* What to do
The lines to copy run from the one containing "R13: 22k (VA, W9) -> 22k (0V, W9)" to the last line of the entries; output those lines exactly and only them, without pictures.

* Dataset excerpts
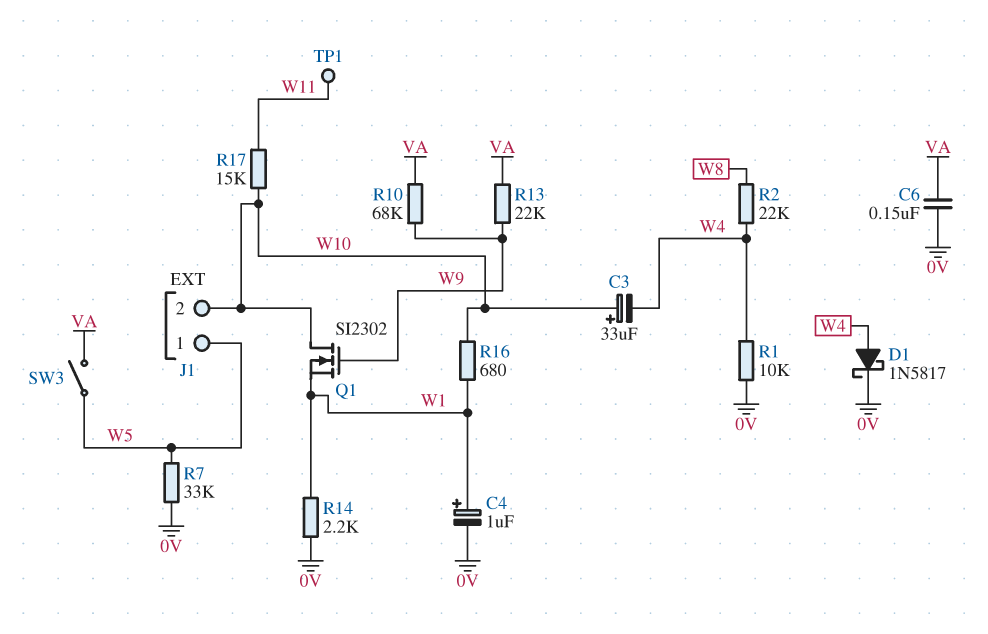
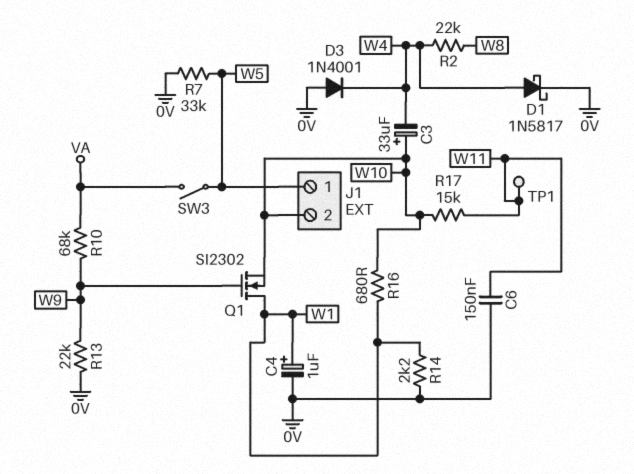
C6: 150nF (0V, VA) -> 150nF (0V, W11)
D3: none -> diode 1N4001 (A 0V, K W4)
Q1: NMOS SI2302 (G W9, D W10, S W1) -> NMOS SI2302 (G W9, D W1, S W10)
R1: 10k (0V, W4) -> none
R13: 22k (VA, W9) -> 22k (0V, W9)

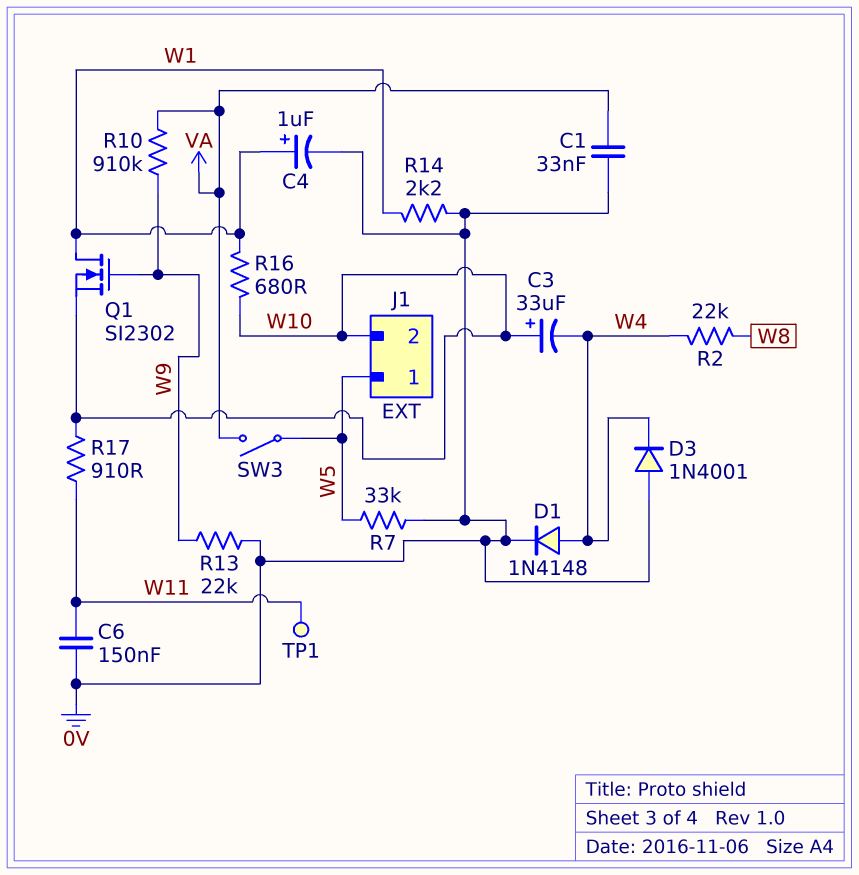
C1: none -> 33nF (0V, VA)
D1: schottky 1N5817 (A W4, K 0V) -> diode 1N4148 (A W4, K 0V)
R10: 68k (VA, W9) -> 910k (VA, W9)
R17: 15k (W10, W11) -> 910 (W10, W11)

* Solved problem
R13: 22k (VA, W9) -> 22k (0V, W9)

C1: none -> 33nF (0V, VA)
D1: schottky 1N5817 (A W4, K 0V) -> diode 1N4148 (A W4, K 0V)
R10: 68k (VA, W9) -> 910k (VA, W9)
R17: 15k (W10, W11) -> 910 (W10, W11)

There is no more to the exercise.